▸ About this exercise: Only a number is expected here: the count of lines in the data that contain "appeared".

▸ Dataset extract:
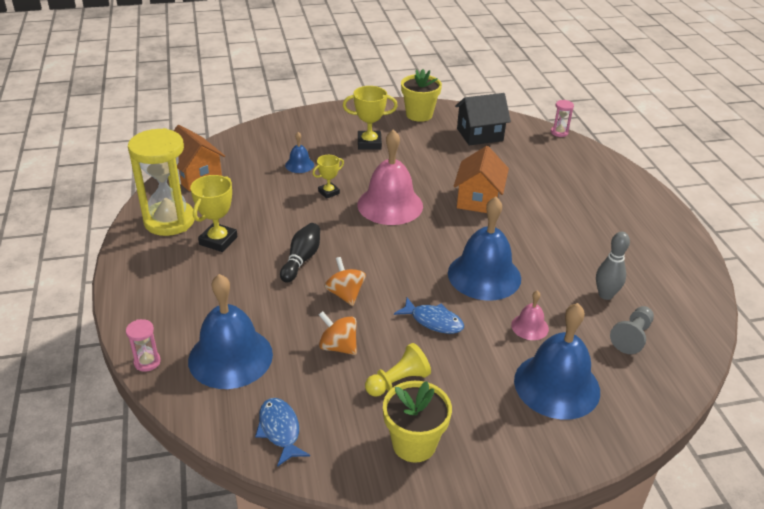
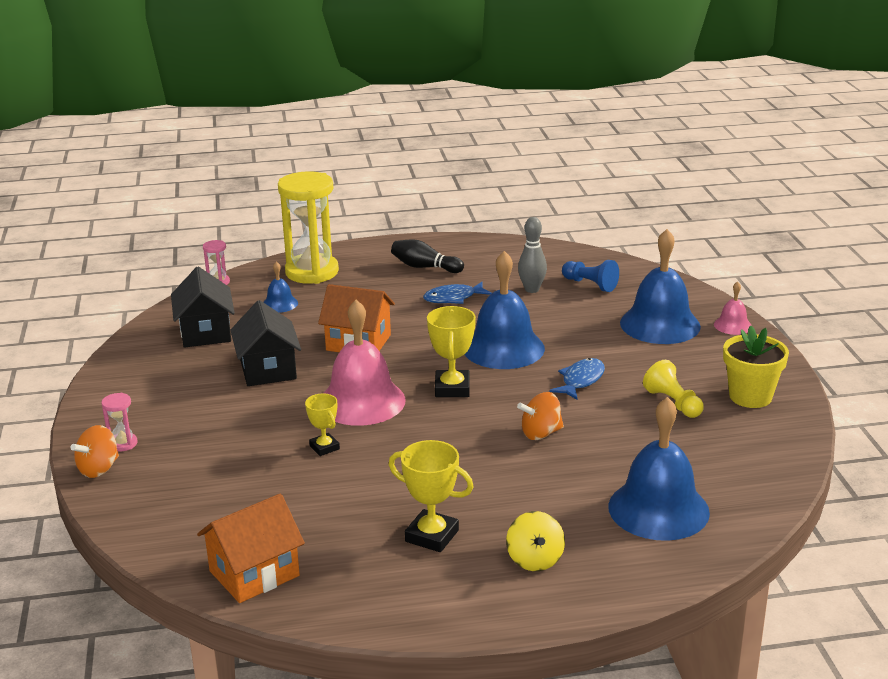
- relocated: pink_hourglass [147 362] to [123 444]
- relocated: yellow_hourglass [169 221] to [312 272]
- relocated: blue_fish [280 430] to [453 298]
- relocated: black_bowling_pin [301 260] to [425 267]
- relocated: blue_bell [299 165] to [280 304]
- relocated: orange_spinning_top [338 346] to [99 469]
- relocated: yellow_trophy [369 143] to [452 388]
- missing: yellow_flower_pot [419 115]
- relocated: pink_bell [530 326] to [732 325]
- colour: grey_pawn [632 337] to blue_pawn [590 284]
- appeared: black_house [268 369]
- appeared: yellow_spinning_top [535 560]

▸ Output for this exercise: 2